▽

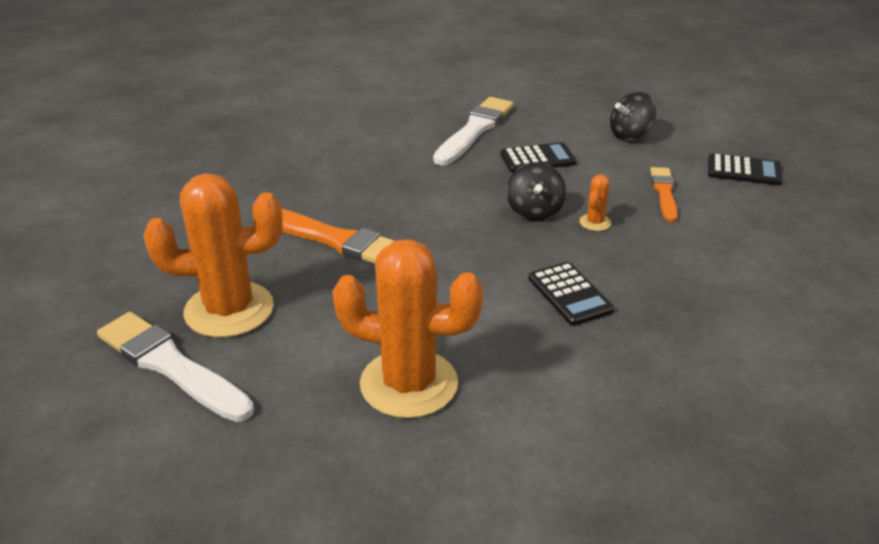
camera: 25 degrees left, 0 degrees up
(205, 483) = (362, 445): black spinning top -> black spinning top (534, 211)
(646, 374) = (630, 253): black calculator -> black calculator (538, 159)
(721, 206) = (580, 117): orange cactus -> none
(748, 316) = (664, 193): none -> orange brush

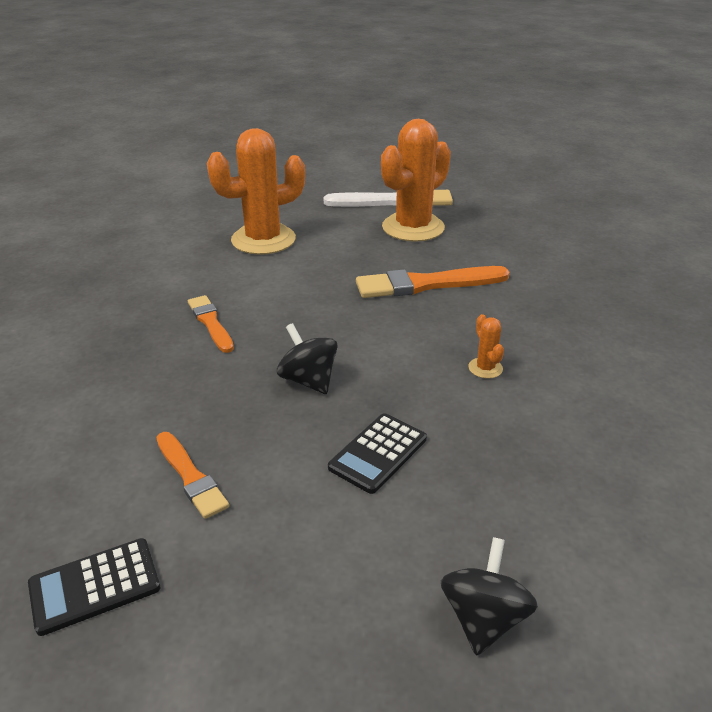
camera: 140 degrees right, 0 degrees up
(474, 130) = (502, 461): white brush -> none
(570, 294) = (210, 323): black calculator -> orange brush
(595, 222) = (240, 396): orange cactus -> orange cactus (485, 368)
(630, 135) = (306, 578): black spinning top -> black spinning top (483, 618)

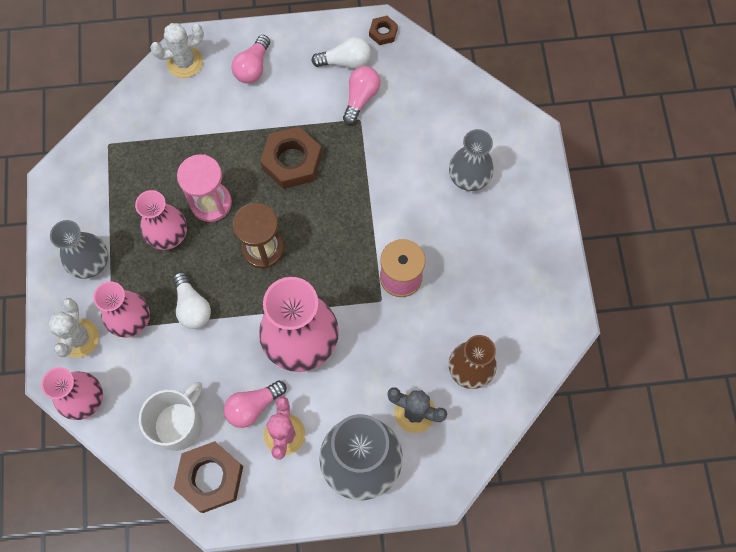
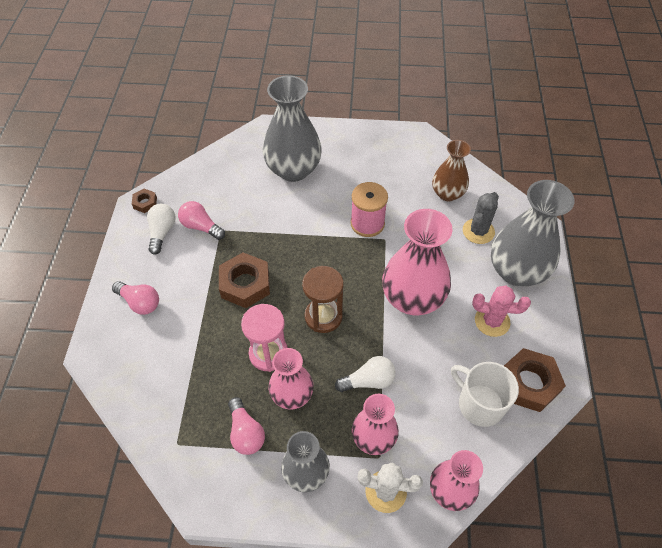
camera: 80 degrees left, 15 degrees down
(185, 62) = (111, 360): white cactus -> none
(253, 406) = (466, 341): pink light bulb -> pink light bulb (246, 432)
(469, 177) = (293, 169): grey vase -> grey vase, size x1.65

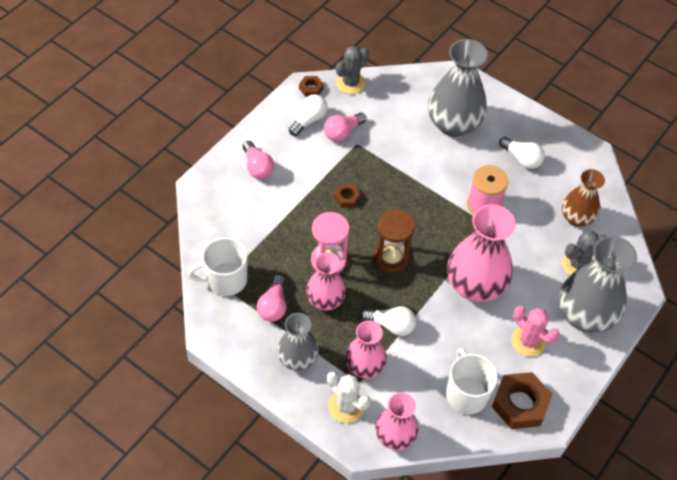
camera: 30 degrees right, 0 degrees up
(179, 180) = (350, 83): none -> grey cactus
(179, 436) = (225, 280): none -> white mug
(201, 227) = (342, 132): pink light bulb -> pink light bulb turned 105 degrees counterclockwise
(245, 284) = (346, 198): brown nut -> brown nut, size x0.50
(369, 169) = (521, 159): none -> white light bulb

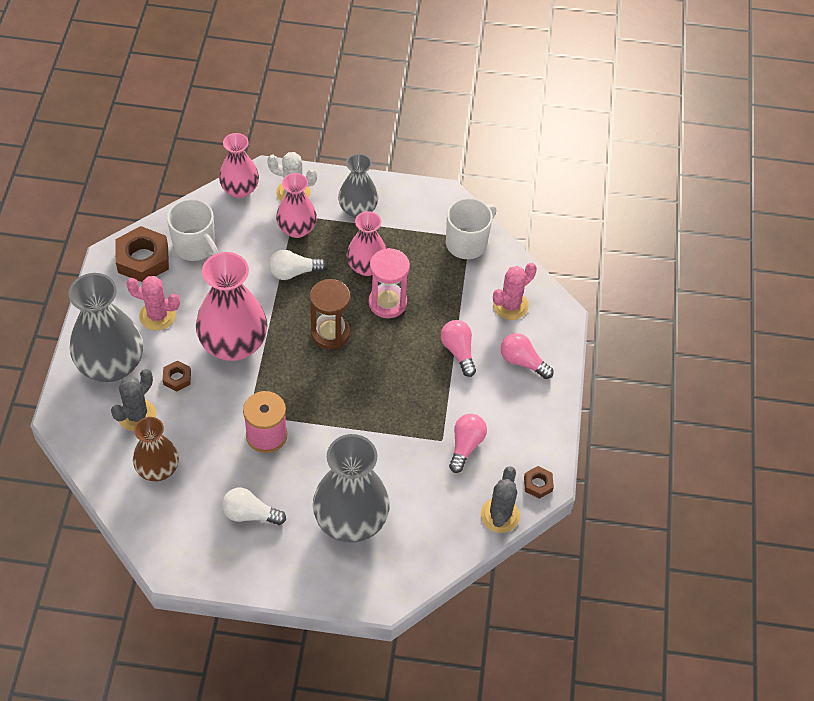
camera: 150 degrees right, 0 degrees up
(232, 212) = (510, 305): none -> pink cactus
(273, 306) = (409, 241): pink light bulb -> pink light bulb (458, 351)
(309, 120) = (511, 442): white light bulb -> none
(346, 198) = (412, 373): brown nut -> brown nut (177, 378)

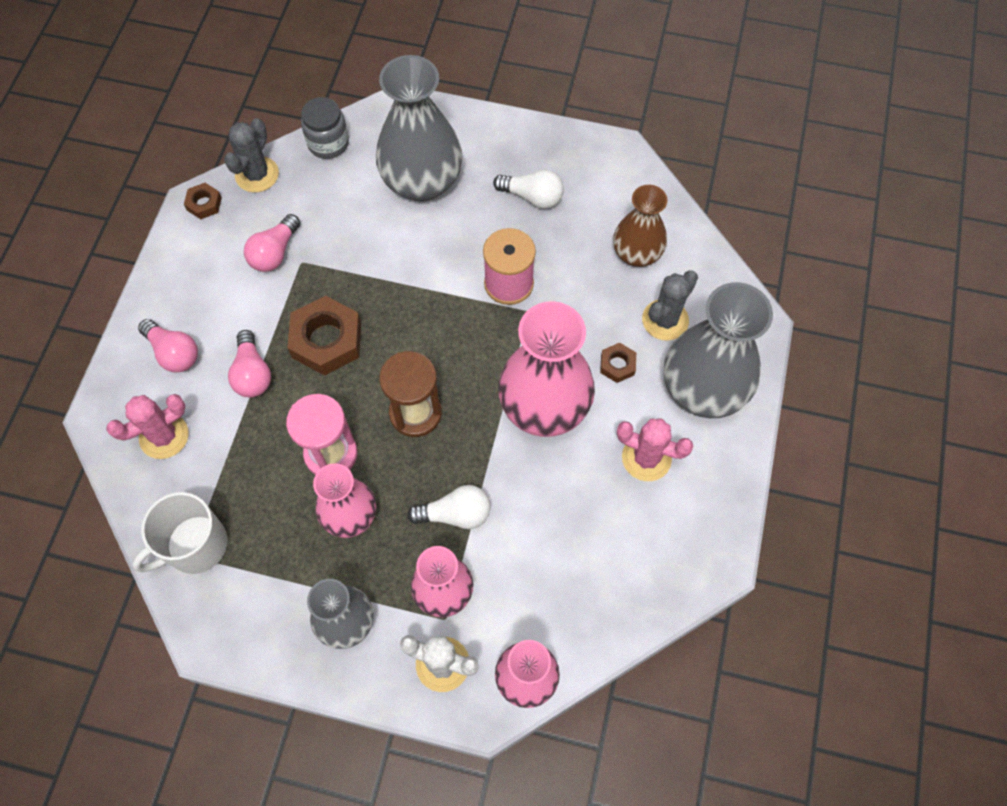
camera: 170 degrees left, 10 degrees up
(143, 259) = (671, 554): brown nut -> brown nut (326, 340)
(195, 246) = (596, 571): white mug -> none
(443, 552) = (328, 143): none -> grey jar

△

ACTIVITY – Pictures aside, print exactly the lines above starting with the one containing "(179, 436) = (225, 280): none -> white mug" and going on through the one containing "camera: 150 degrees right, 0 degrees up".

EXERCISE ANSWER –
(179, 436) = (225, 280): none -> white mug
(201, 227) = (342, 132): pink light bulb -> pink light bulb turned 105 degrees counterclockwise
(245, 284) = (346, 198): brown nut -> brown nut, size x0.50
(369, 169) = (521, 159): none -> white light bulb

camera: 150 degrees right, 0 degrees up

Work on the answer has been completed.